*Problem to solve*: Copying starts at the line containing "L3: 3.3mH (3V3, GND) -> none" and stops after the last line of the records; each line is repeated exactly, and pictures are skipped.

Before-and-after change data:

•••••

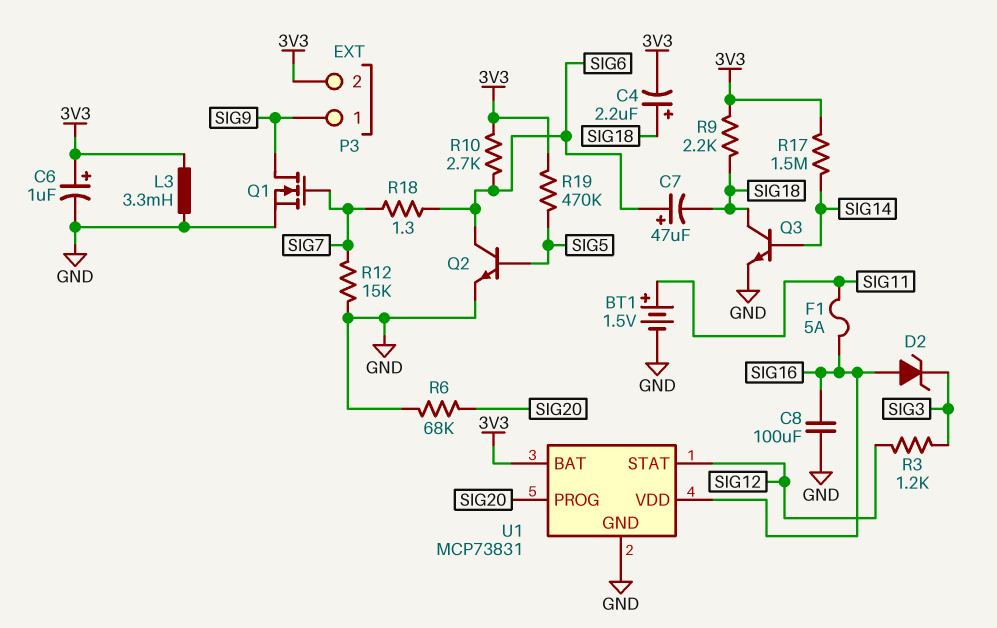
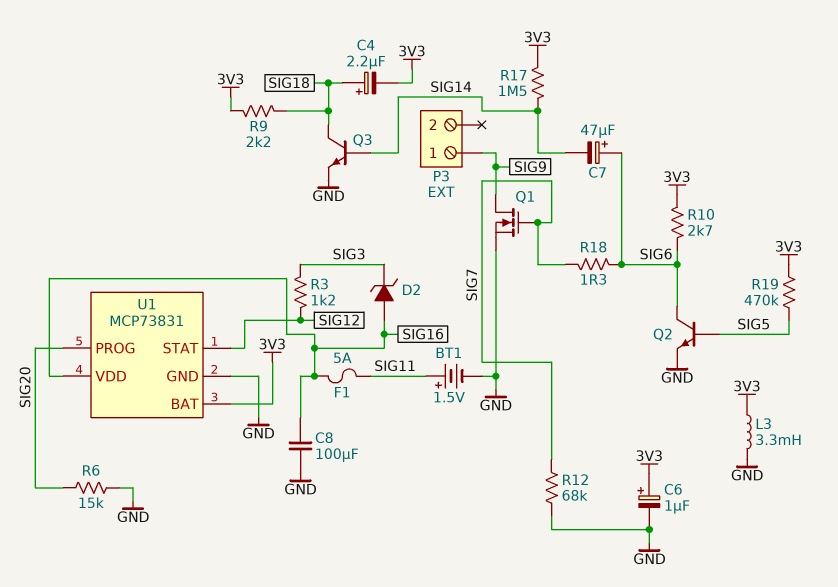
C7: 47uF (plus SIG6, minus SIG18) -> 47uF (plus SIG6, minus SIG14)
P3 pin 2: 3V3 -> none
R6: 68k (GND, SIG20) -> 15k (GND, SIG20)
R12: 15k (GND, SIG7) -> 68k (GND, SIG7)

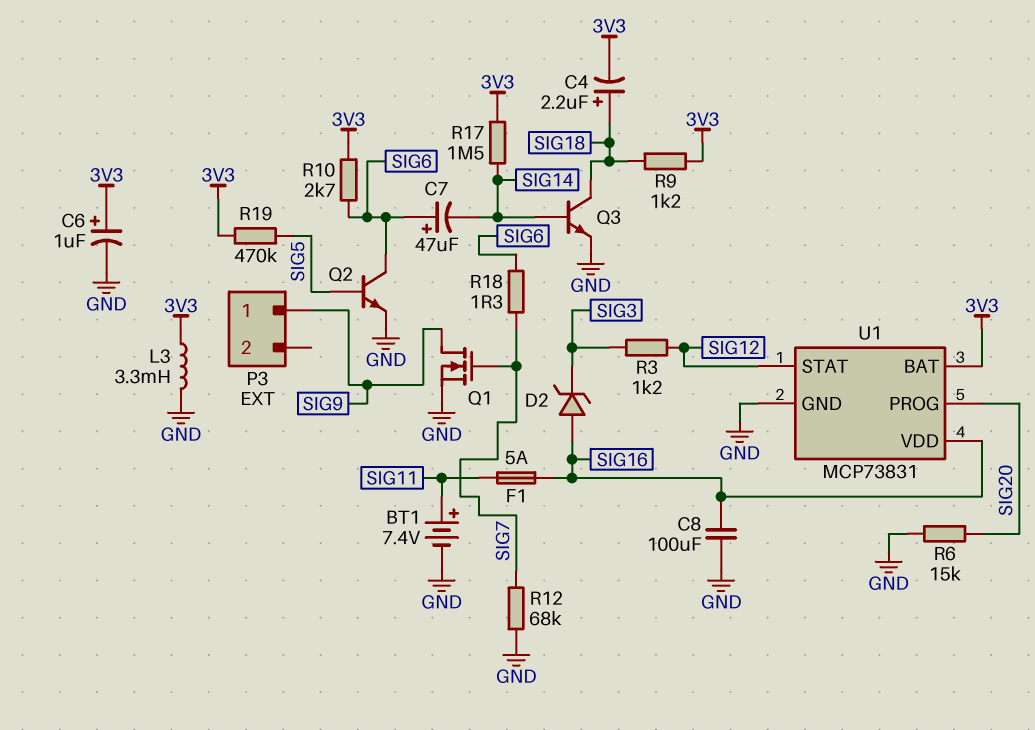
BT1: 1.5V (plus SIG11, minus GND) -> 7.4V (plus SIG11, minus GND)
R9: 2.2k (3V3, SIG18) -> 1.2k (3V3, SIG18)

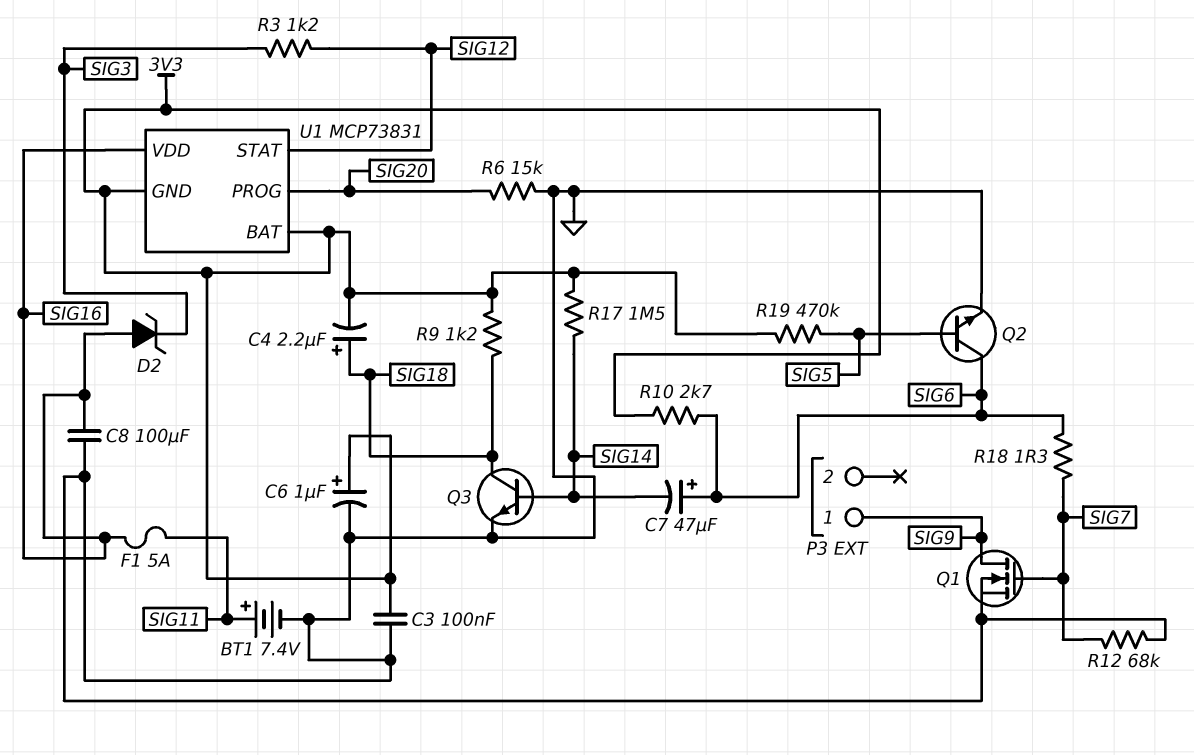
C3: none -> 100nF (3V3, GND)
L3: 3.3mH (3V3, GND) -> none
U1 pin GND: GND -> 3V3

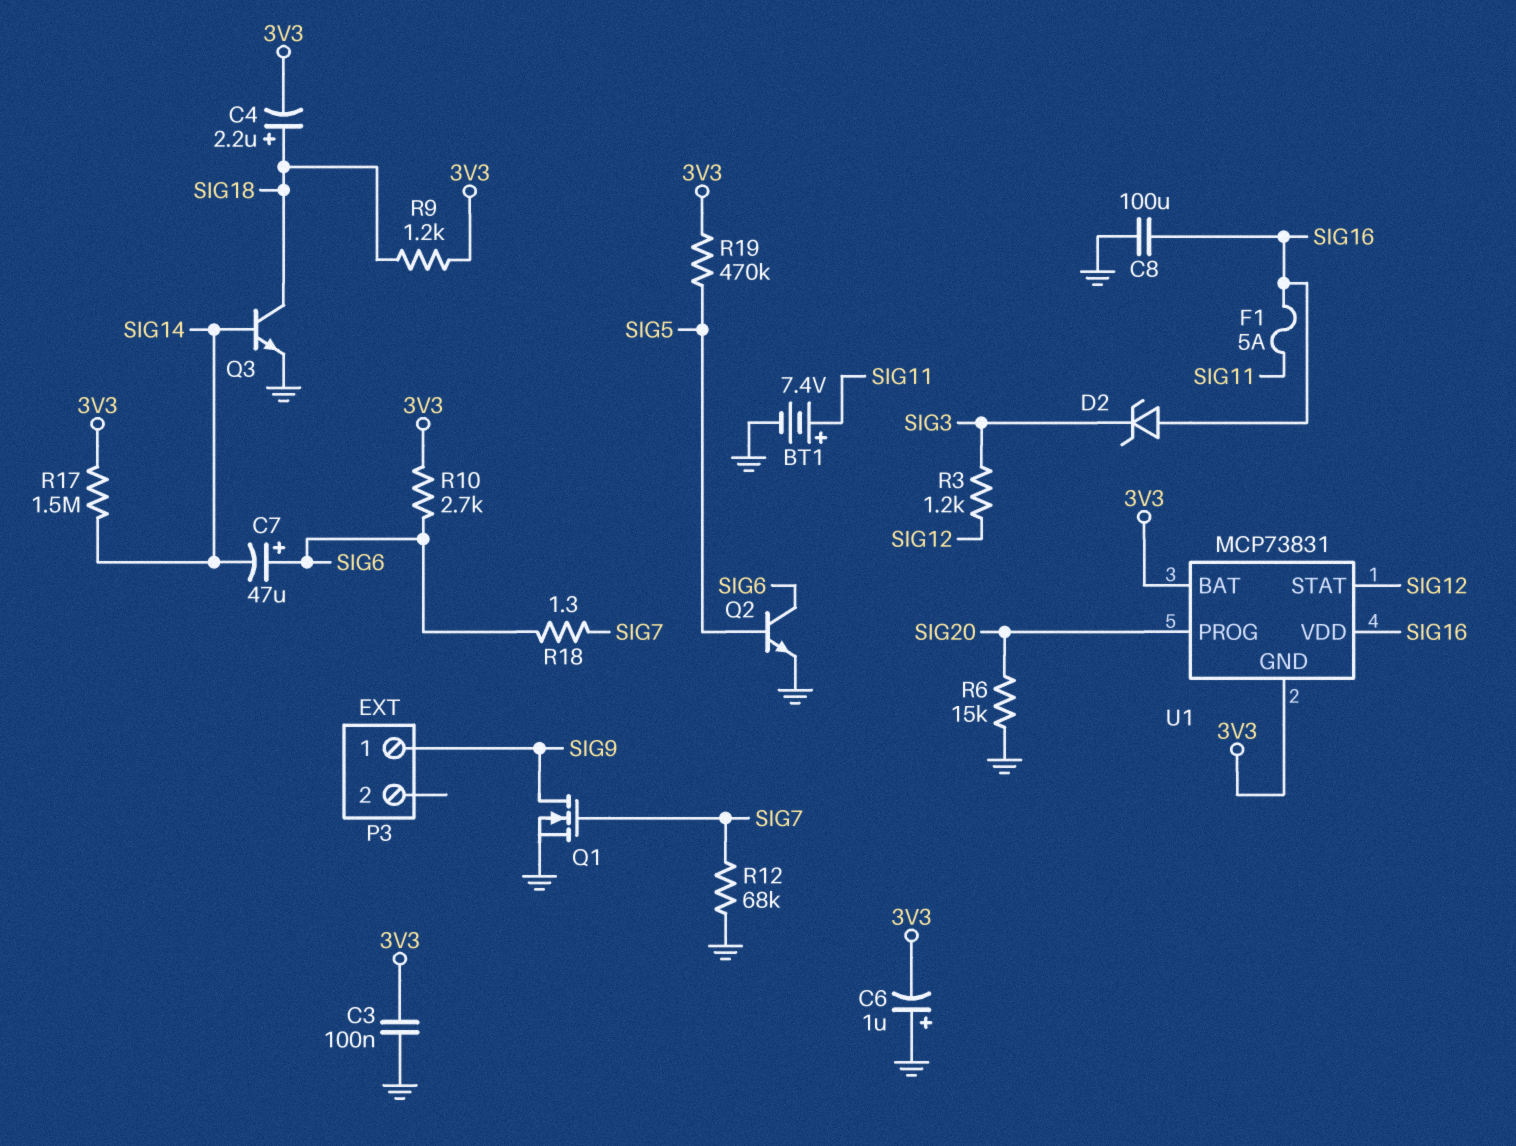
C6: 1uF (plus 3V3, minus GND) -> 1uF (plus GND, minus 3V3)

•••••

*Solution for this task*:
L3: 3.3mH (3V3, GND) -> none
U1 pin GND: GND -> 3V3

C6: 1uF (plus 3V3, minus GND) -> 1uF (plus GND, minus 3V3)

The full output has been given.